[Object tracking records]
---*---
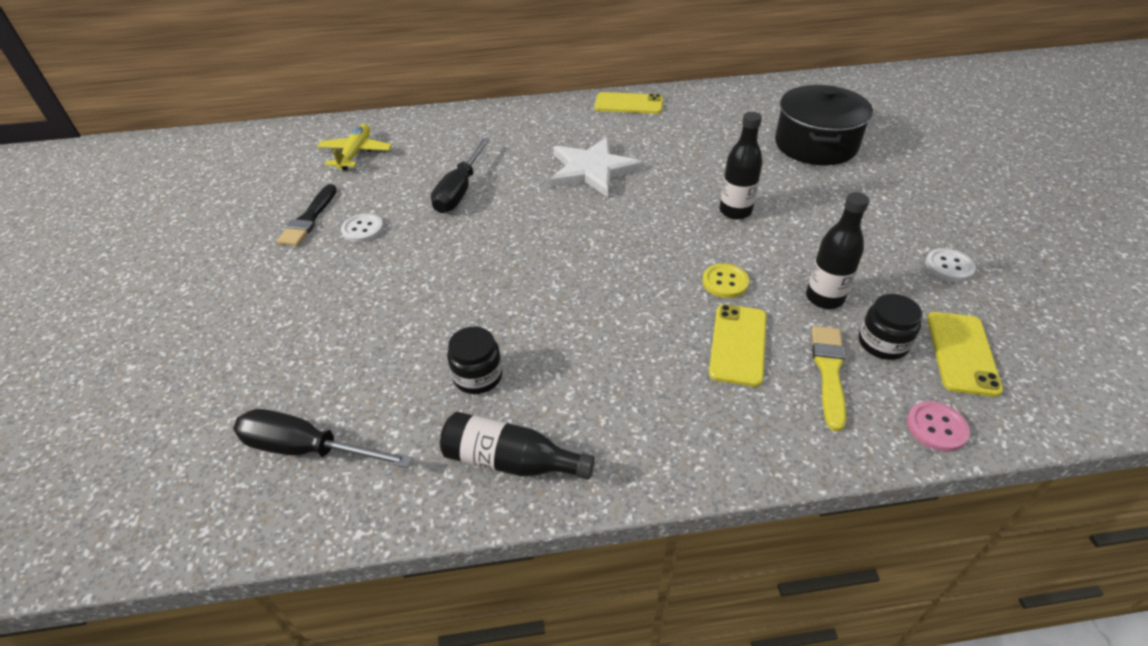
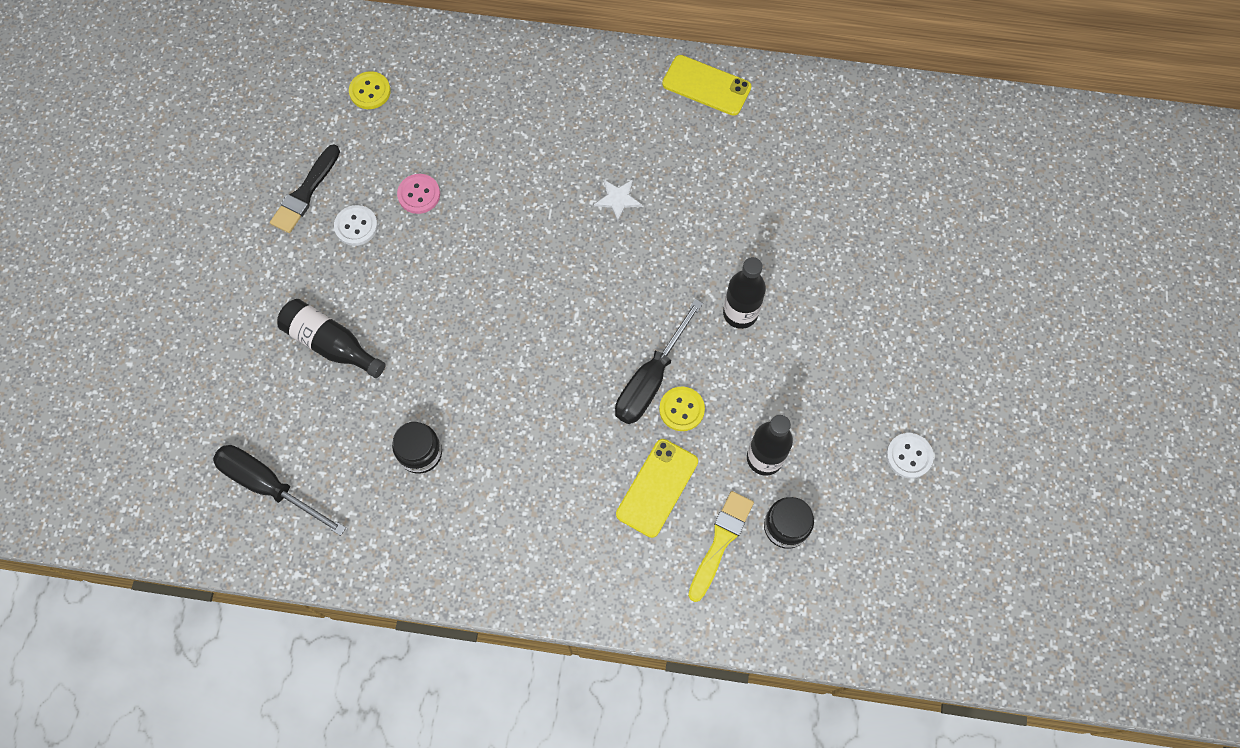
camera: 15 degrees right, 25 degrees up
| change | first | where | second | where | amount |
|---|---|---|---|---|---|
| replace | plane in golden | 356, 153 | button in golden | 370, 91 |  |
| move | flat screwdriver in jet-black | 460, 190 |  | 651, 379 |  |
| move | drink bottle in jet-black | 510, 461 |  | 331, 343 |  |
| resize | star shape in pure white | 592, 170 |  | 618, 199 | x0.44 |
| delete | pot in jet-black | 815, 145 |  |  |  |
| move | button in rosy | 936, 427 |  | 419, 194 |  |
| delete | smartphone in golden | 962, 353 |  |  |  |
---*---
YOUR ASSIGNMENT: Your answer must consist solely of the lines above between the line holding "where | amount |" and the line holding "199 | x0.44 |", inclusive, copied exactly.

SOLVED PROBLEM:
| change | first | where | second | where | amount |
|---|---|---|---|---|---|
| replace | plane in golden | 356, 153 | button in golden | 370, 91 |  |
| move | flat screwdriver in jet-black | 460, 190 |  | 651, 379 |  |
| move | drink bottle in jet-black | 510, 461 |  | 331, 343 |  |
| resize | star shape in pure white | 592, 170 |  | 618, 199 | x0.44 |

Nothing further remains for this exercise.